■ Stored records
----

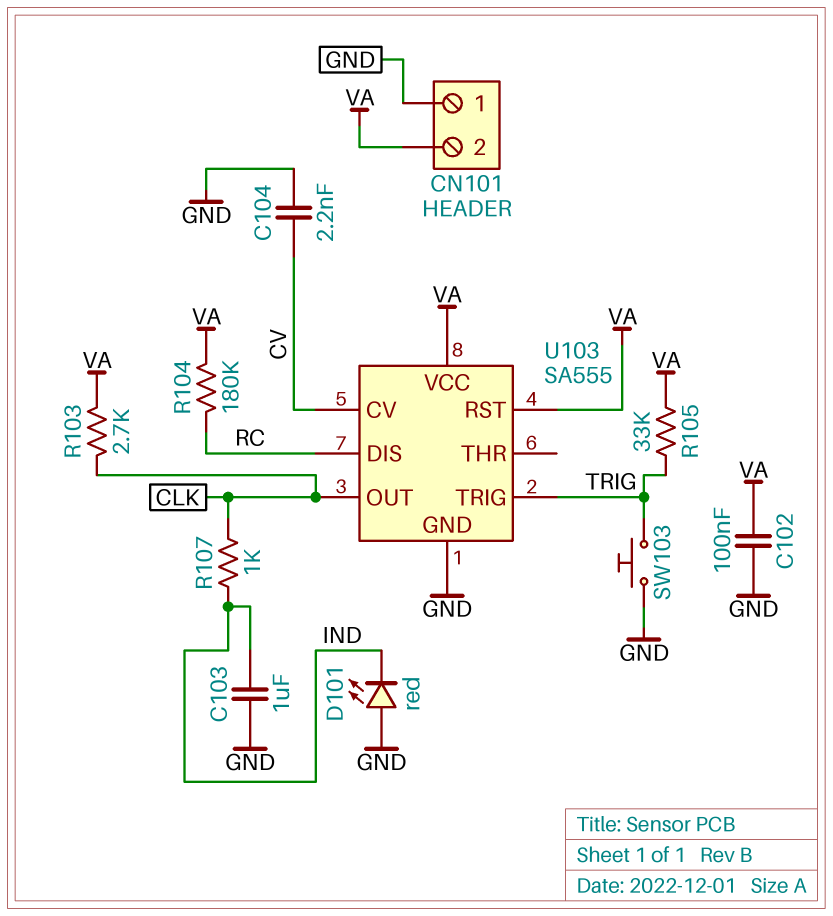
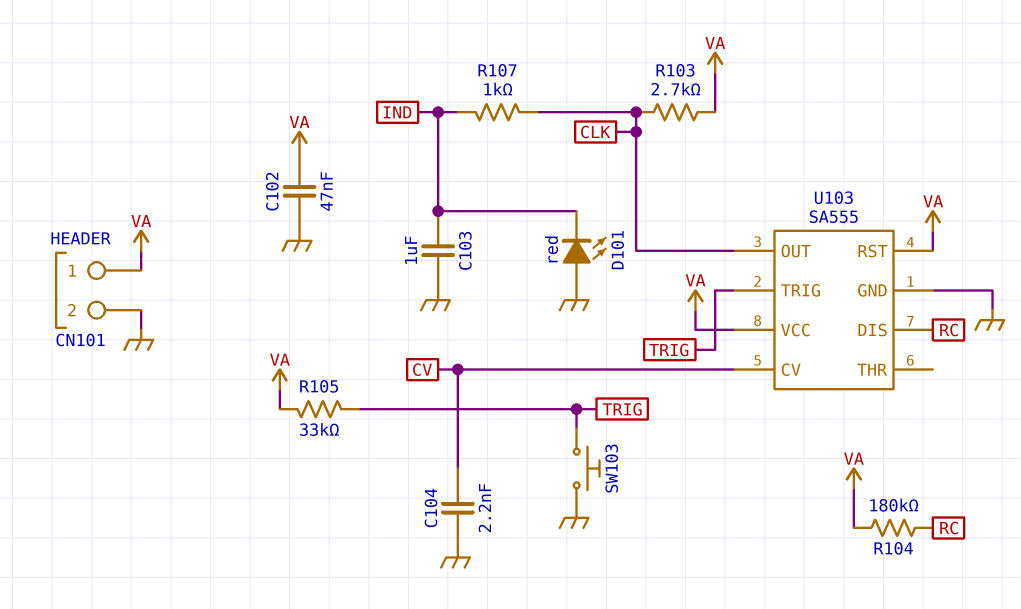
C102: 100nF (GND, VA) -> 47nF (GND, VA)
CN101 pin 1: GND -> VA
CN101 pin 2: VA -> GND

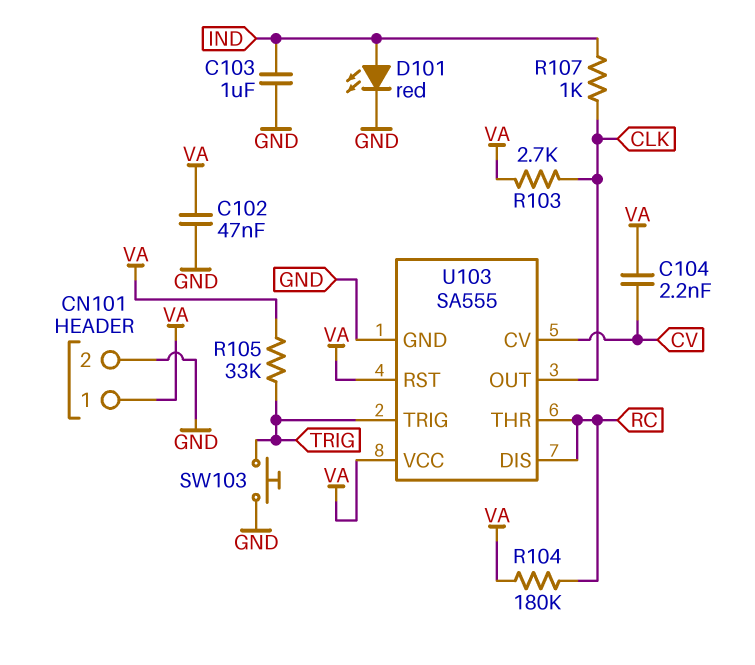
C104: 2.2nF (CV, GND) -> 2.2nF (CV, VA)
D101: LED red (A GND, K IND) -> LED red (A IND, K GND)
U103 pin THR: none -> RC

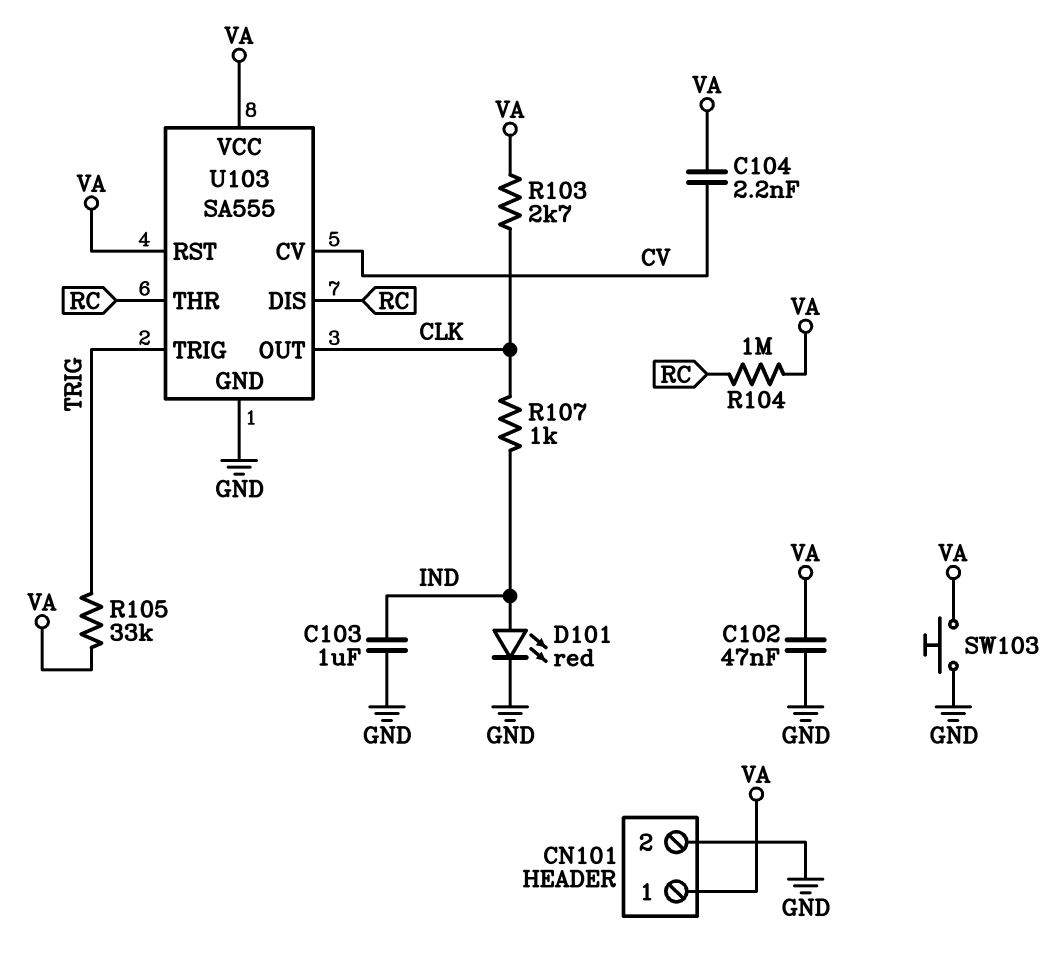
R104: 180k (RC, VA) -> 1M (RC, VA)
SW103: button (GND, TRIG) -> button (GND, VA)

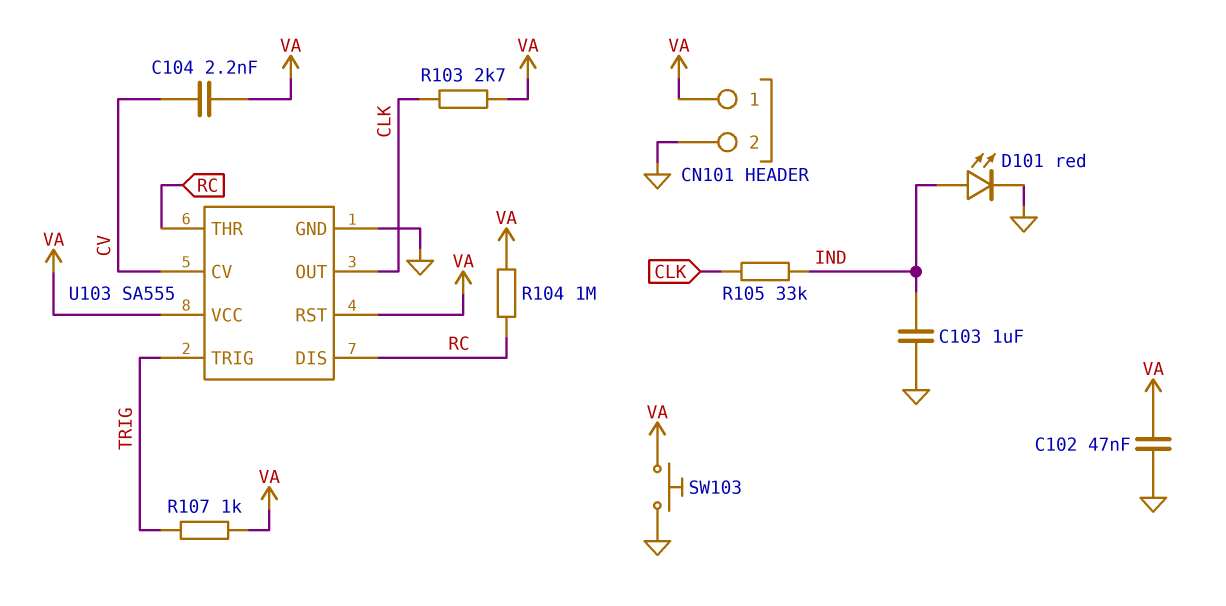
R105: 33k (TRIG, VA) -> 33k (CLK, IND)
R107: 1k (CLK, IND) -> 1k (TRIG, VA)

----

■ Assigned task
Would you restate all of the data above word for word, omitting the pictures?

■ Problem solution
C102: 100nF (GND, VA) -> 47nF (GND, VA)
CN101 pin 1: GND -> VA
CN101 pin 2: VA -> GND

C104: 2.2nF (CV, GND) -> 2.2nF (CV, VA)
D101: LED red (A GND, K IND) -> LED red (A IND, K GND)
U103 pin THR: none -> RC

R104: 180k (RC, VA) -> 1M (RC, VA)
SW103: button (GND, TRIG) -> button (GND, VA)

R105: 33k (TRIG, VA) -> 33k (CLK, IND)
R107: 1k (CLK, IND) -> 1k (TRIG, VA)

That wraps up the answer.